WORK TO COMPLETE – The reply should hold only the lines from the one with "Someone carried the black box" through the end of the data, each given exactly.
▶
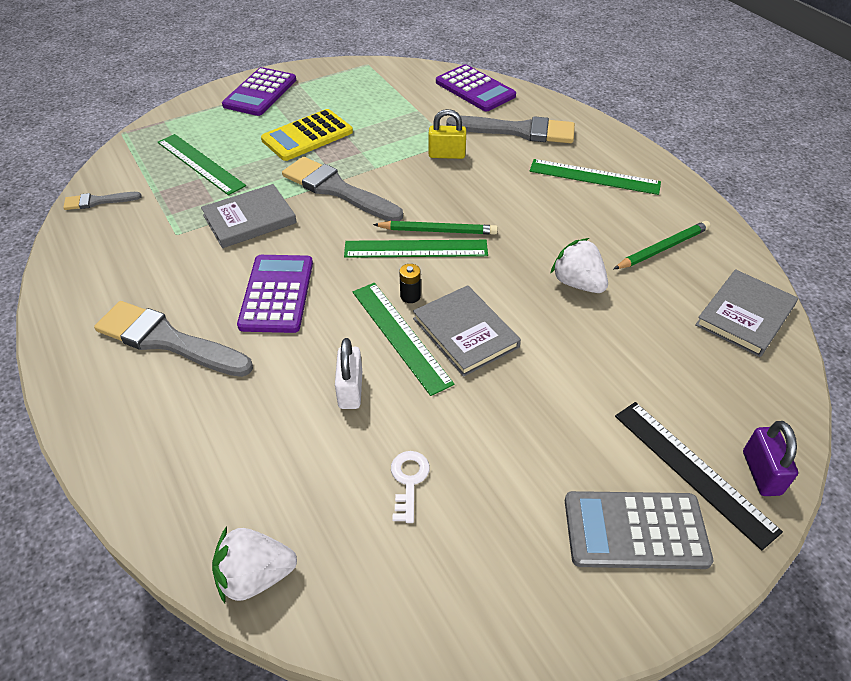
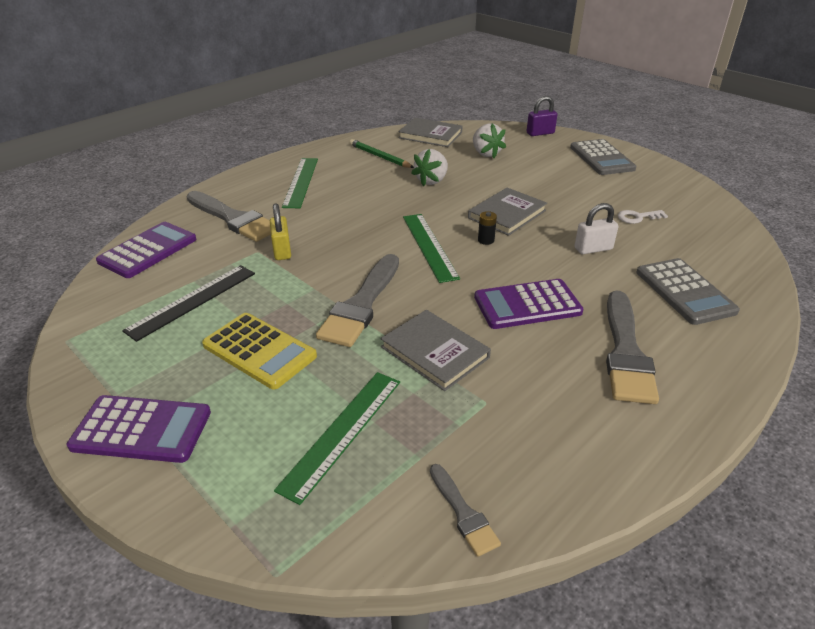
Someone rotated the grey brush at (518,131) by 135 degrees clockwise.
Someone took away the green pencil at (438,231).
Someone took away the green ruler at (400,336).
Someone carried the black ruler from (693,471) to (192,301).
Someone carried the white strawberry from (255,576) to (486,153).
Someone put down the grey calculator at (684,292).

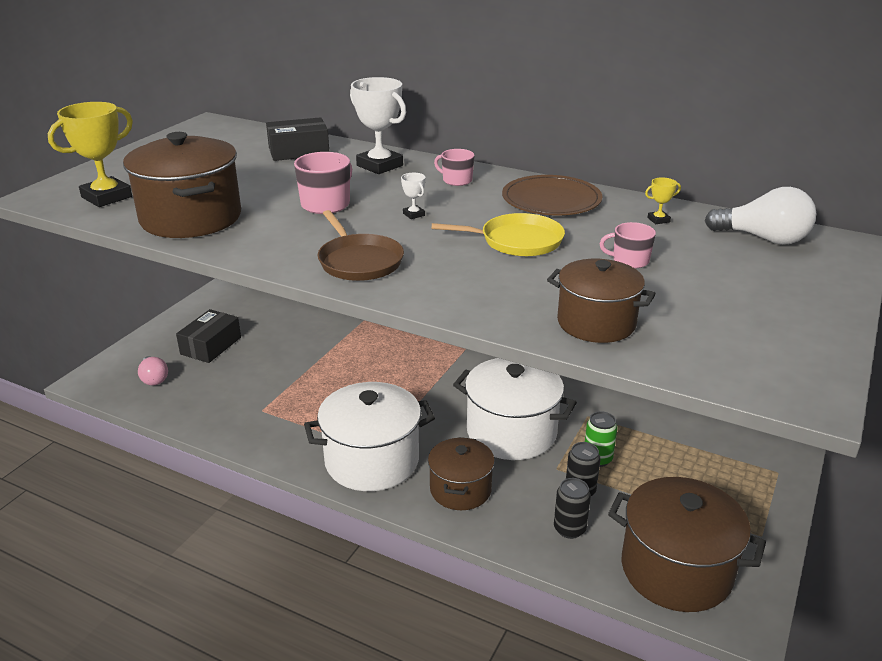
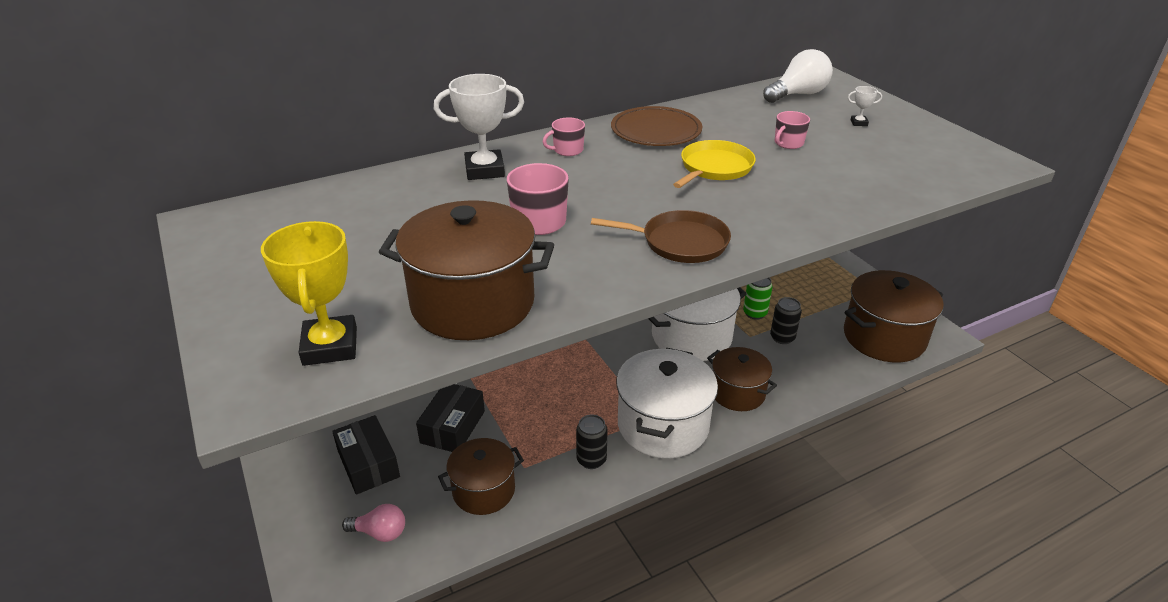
Someone carried the black box from (299,151) to (453,427).
Someone carried the white trophy from (413,214) to (859,123).
Someone took away the yellow trophy at (658,220).
Someone carried the brown pot from (596,323) to (484,490).
Someone carried the black can from (569,529) to (591,460).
◀
SOLUTION BELOW –
Someone carried the black box from (299,151) to (453,427).
Someone carried the white trophy from (413,214) to (859,123).
Someone took away the yellow trophy at (658,220).
Someone carried the brown pot from (596,323) to (484,490).
Someone carried the black can from (569,529) to (591,460).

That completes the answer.